- _Problem statement_
From the first record below to the last, retype each one exactly.

--- --- ---

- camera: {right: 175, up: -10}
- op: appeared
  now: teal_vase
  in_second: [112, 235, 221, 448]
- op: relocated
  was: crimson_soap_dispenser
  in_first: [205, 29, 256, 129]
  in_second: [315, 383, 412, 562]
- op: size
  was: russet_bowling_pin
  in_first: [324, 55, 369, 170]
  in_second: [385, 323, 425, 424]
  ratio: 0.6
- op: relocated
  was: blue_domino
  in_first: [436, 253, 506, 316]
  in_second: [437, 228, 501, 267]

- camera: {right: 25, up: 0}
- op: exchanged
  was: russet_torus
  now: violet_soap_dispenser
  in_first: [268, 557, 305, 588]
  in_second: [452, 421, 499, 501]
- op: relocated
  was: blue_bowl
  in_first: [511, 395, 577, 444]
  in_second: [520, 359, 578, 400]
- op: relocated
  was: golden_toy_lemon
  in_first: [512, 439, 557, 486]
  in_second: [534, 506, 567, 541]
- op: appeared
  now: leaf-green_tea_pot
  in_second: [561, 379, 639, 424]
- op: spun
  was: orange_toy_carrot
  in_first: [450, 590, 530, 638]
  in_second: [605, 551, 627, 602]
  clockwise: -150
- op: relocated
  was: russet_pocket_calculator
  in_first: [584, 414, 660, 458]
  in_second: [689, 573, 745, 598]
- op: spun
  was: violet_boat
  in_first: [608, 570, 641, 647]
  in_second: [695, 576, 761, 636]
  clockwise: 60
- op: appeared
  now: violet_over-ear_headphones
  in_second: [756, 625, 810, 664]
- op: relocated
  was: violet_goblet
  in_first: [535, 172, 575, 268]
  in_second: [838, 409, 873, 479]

--- --- ---

- _Solution to the exercise_
- camera: {right: 175, up: -10}
- op: appeared
  now: teal_vase
  in_second: [112, 235, 221, 448]
- op: relocated
  was: crimson_soap_dispenser
  in_first: [205, 29, 256, 129]
  in_second: [315, 383, 412, 562]
- op: size
  was: russet_bowling_pin
  in_first: [324, 55, 369, 170]
  in_second: [385, 323, 425, 424]
  ratio: 0.6
- op: relocated
  was: blue_domino
  in_first: [436, 253, 506, 316]
  in_second: [437, 228, 501, 267]

- camera: {right: 25, up: 0}
- op: exchanged
  was: russet_torus
  now: violet_soap_dispenser
  in_first: [268, 557, 305, 588]
  in_second: [452, 421, 499, 501]
- op: relocated
  was: blue_bowl
  in_first: [511, 395, 577, 444]
  in_second: [520, 359, 578, 400]
- op: relocated
  was: golden_toy_lemon
  in_first: [512, 439, 557, 486]
  in_second: [534, 506, 567, 541]
- op: appeared
  now: leaf-green_tea_pot
  in_second: [561, 379, 639, 424]
- op: spun
  was: orange_toy_carrot
  in_first: [450, 590, 530, 638]
  in_second: [605, 551, 627, 602]
  clockwise: -150
- op: relocated
  was: russet_pocket_calculator
  in_first: [584, 414, 660, 458]
  in_second: [689, 573, 745, 598]
- op: spun
  was: violet_boat
  in_first: [608, 570, 641, 647]
  in_second: [695, 576, 761, 636]
  clockwise: 60
- op: appeared
  now: violet_over-ear_headphones
  in_second: [756, 625, 810, 664]
- op: relocated
  was: violet_goblet
  in_first: [535, 172, 575, 268]
  in_second: [838, 409, 873, 479]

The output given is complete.